--- Activity ---
Lines below starting with the line with "The carotte/jaune (2nd" and going on through the line with "The camera went 85" must be output exactly; the rest of the records must be left out.

--- Exercise data ---
# # # # #
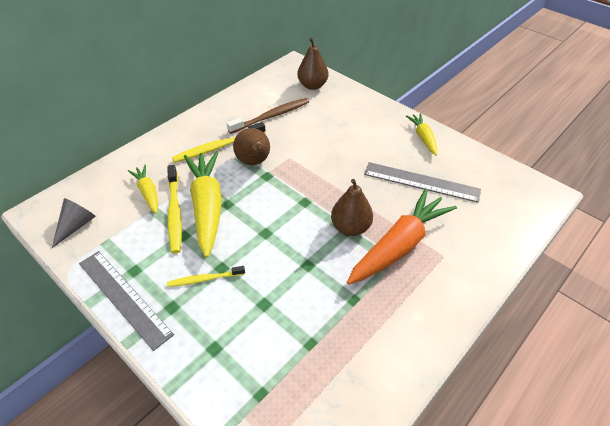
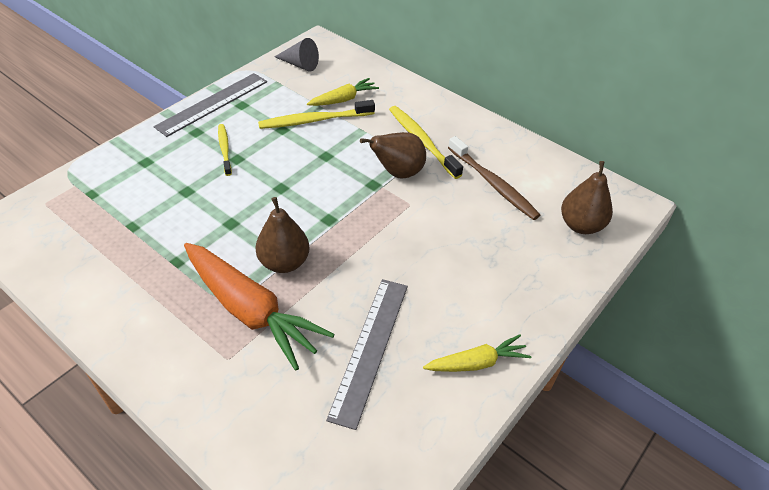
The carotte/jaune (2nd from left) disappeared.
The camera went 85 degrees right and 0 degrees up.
# # # # #
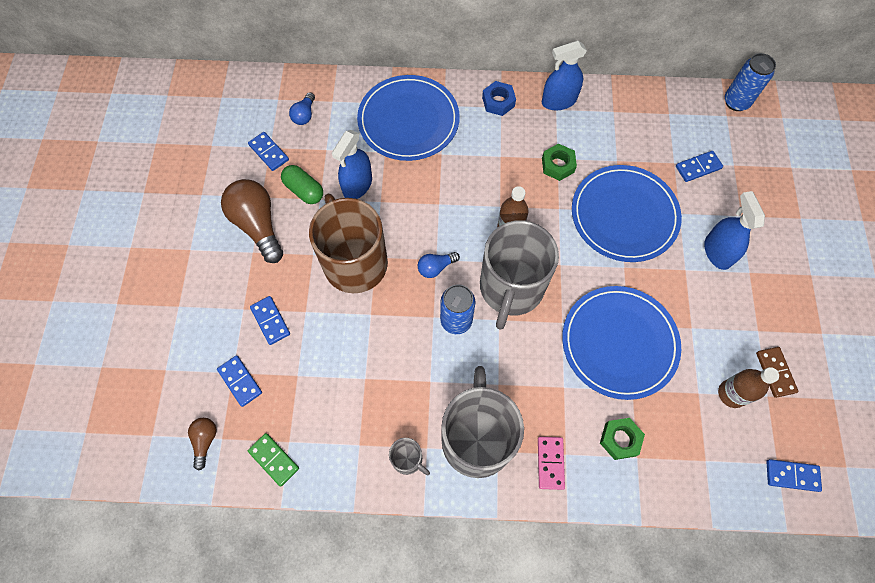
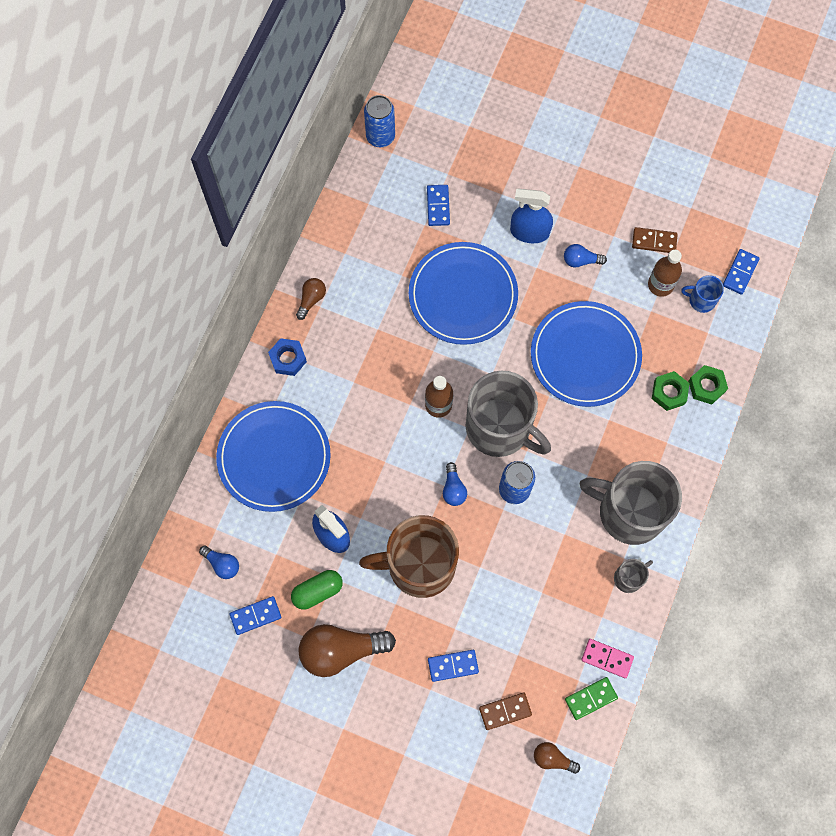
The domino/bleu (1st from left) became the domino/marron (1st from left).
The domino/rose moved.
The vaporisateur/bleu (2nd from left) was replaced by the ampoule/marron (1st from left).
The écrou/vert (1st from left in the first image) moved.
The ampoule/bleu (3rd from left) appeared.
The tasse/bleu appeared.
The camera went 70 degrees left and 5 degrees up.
# # # # #
--- Exercise response ---
The carotte/jaune (2nd from left) disappeared.
The camera went 85 degrees right and 0 degrees up.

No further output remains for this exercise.